** Opening Recorded information block **

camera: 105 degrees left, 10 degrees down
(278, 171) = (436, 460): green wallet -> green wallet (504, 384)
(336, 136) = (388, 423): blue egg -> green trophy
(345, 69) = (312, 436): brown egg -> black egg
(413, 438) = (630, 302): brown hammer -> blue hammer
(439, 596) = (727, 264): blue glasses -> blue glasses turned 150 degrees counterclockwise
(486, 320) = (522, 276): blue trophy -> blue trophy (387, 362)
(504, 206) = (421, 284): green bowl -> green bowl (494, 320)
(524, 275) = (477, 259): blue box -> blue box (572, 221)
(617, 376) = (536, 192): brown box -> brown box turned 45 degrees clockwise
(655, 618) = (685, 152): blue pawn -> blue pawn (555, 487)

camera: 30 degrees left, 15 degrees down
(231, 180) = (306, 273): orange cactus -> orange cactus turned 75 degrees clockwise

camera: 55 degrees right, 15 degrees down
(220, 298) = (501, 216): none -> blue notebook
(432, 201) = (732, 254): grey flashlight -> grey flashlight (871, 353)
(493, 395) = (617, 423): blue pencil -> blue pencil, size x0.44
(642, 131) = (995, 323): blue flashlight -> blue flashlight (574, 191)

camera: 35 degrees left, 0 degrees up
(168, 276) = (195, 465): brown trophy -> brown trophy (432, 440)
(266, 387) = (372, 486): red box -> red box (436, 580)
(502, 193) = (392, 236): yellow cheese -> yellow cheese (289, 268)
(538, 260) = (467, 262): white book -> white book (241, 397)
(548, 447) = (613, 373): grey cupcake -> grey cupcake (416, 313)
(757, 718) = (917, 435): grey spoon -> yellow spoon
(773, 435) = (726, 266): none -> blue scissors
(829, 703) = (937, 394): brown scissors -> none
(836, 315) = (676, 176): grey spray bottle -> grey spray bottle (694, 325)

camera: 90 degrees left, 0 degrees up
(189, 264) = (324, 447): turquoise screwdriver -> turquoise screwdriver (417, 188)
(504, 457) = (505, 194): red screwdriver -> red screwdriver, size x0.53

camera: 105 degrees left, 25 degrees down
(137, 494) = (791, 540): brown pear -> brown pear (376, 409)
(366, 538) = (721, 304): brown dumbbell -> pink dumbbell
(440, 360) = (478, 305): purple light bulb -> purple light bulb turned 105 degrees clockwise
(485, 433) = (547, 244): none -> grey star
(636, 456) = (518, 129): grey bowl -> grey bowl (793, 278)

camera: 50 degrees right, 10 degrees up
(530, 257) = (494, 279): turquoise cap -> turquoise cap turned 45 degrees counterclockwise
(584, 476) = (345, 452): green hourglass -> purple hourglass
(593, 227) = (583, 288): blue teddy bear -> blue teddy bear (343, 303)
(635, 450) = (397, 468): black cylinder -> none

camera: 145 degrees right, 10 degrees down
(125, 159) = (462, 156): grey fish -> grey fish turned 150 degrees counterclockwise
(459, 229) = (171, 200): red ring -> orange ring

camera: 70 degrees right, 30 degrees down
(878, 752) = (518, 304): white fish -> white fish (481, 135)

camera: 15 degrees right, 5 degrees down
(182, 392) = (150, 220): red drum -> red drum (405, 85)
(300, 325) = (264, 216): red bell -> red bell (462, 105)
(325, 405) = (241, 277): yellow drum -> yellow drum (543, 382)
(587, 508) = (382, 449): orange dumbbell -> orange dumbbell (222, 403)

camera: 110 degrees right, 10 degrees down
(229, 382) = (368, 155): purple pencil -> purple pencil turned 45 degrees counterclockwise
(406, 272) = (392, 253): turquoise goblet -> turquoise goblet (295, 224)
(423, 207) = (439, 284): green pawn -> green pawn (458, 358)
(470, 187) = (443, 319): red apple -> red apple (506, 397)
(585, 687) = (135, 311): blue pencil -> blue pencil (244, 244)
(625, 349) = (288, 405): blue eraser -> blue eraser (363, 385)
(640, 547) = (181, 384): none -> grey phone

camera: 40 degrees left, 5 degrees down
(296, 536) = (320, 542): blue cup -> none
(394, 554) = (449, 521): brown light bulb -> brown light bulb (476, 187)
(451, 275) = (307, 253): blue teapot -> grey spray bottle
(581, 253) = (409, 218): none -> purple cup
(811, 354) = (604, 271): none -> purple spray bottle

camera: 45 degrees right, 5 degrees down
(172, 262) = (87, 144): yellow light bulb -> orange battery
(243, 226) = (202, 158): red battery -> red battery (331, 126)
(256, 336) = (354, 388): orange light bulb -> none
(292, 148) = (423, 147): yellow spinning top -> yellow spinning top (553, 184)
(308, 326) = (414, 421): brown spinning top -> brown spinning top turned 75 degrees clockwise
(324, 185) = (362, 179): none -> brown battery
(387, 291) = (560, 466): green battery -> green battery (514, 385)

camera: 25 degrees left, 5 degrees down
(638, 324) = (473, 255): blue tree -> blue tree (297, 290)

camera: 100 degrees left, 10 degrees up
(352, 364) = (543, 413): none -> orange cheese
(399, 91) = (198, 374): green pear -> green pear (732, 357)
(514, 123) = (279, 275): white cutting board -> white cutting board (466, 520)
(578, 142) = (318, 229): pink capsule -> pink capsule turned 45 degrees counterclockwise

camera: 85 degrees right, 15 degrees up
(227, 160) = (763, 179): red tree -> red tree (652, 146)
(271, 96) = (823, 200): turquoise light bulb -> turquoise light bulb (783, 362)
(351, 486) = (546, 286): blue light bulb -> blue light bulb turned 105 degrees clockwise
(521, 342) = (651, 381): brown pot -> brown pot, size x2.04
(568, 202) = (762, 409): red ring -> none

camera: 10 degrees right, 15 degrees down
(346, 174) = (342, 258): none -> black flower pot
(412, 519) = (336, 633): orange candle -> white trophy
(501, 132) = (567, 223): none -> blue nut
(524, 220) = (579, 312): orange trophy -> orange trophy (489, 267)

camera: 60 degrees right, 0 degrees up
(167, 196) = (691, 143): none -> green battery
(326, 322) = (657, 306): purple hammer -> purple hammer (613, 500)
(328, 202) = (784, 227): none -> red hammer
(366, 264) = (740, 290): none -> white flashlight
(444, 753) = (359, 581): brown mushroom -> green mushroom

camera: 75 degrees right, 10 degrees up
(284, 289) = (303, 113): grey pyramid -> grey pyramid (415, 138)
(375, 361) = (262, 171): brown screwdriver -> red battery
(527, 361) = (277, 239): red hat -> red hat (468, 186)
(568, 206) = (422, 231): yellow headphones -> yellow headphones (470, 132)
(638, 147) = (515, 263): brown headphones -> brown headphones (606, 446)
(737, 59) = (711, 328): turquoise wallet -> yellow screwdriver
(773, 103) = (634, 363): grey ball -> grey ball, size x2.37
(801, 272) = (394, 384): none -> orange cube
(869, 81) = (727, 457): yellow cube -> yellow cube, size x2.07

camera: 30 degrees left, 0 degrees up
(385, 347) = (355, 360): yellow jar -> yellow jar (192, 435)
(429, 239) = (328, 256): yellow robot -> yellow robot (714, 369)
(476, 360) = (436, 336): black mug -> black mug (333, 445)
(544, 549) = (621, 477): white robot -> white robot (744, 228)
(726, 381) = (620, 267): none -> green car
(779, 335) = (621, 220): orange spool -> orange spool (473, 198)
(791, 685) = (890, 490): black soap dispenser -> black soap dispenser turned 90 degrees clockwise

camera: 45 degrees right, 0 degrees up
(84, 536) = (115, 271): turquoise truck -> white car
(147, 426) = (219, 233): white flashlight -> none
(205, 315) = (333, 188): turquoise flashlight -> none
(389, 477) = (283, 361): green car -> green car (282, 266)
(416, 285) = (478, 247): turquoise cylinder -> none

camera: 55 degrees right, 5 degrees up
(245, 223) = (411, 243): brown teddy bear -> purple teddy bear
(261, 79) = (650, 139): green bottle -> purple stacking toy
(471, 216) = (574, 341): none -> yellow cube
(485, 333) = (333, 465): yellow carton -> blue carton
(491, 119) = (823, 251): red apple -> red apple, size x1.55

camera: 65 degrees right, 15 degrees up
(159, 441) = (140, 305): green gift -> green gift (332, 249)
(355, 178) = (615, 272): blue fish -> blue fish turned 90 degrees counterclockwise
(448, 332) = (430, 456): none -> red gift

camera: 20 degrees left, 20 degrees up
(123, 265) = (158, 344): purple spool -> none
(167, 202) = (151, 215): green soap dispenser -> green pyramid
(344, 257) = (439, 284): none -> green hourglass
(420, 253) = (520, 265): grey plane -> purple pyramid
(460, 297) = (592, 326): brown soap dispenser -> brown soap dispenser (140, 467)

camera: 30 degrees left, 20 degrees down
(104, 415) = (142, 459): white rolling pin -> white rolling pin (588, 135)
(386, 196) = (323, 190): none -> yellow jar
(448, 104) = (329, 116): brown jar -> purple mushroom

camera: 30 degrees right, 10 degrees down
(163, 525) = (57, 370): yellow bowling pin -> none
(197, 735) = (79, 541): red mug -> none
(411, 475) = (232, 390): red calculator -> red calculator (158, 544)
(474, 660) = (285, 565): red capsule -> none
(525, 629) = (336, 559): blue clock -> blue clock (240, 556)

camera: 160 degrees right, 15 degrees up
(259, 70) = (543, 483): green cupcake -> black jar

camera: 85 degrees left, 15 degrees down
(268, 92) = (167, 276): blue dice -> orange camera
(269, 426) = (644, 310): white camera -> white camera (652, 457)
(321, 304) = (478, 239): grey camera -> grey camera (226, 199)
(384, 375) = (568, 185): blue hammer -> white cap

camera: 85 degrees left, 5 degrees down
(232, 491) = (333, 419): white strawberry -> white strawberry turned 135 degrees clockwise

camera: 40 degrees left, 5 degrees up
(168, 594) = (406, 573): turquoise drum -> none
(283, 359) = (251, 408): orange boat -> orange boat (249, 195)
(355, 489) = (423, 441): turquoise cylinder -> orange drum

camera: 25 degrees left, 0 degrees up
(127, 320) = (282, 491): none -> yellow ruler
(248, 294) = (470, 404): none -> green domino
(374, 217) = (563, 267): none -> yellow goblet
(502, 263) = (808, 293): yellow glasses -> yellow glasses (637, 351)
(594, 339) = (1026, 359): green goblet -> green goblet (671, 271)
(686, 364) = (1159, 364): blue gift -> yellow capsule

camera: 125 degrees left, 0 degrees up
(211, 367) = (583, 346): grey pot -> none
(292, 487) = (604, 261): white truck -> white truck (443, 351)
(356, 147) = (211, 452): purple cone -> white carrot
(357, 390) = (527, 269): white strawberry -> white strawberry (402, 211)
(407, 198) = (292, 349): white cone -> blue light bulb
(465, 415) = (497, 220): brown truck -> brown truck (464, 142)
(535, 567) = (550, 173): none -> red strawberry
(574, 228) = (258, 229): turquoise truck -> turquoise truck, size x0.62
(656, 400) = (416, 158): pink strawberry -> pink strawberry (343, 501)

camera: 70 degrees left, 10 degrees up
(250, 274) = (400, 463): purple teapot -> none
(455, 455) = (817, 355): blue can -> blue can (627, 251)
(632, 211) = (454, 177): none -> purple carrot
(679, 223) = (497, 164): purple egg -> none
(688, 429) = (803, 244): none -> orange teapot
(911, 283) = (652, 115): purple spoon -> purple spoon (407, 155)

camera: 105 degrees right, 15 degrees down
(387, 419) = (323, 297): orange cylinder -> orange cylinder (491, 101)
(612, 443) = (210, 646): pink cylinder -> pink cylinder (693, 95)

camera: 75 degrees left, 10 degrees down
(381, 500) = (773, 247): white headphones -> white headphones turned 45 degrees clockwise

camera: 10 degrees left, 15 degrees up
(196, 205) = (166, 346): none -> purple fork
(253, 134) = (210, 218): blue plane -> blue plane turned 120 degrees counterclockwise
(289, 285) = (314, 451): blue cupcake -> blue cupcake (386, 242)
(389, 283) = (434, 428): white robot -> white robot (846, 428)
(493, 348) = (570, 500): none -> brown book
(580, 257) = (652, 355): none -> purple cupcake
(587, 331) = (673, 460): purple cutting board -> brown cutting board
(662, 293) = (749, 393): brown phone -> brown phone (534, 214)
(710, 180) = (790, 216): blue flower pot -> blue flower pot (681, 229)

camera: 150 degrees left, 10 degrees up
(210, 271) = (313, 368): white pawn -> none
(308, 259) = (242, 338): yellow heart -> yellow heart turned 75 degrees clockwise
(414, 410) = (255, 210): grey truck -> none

** Closing Recorded information block **

→ **Requirement**
Reproduce verbatim the lines above, from the line with "(356, 147) = (211, 452): purple" through the line with "(688, 429) = (803, 244): none".

→ **Task output**
(356, 147) = (211, 452): purple cone -> white carrot
(357, 390) = (527, 269): white strawberry -> white strawberry (402, 211)
(407, 198) = (292, 349): white cone -> blue light bulb
(465, 415) = (497, 220): brown truck -> brown truck (464, 142)
(535, 567) = (550, 173): none -> red strawberry
(574, 228) = (258, 229): turquoise truck -> turquoise truck, size x0.62
(656, 400) = (416, 158): pink strawberry -> pink strawberry (343, 501)

camera: 70 degrees left, 10 degrees up
(250, 274) = (400, 463): purple teapot -> none
(455, 455) = (817, 355): blue can -> blue can (627, 251)
(632, 211) = (454, 177): none -> purple carrot
(679, 223) = (497, 164): purple egg -> none
(688, 429) = (803, 244): none -> orange teapot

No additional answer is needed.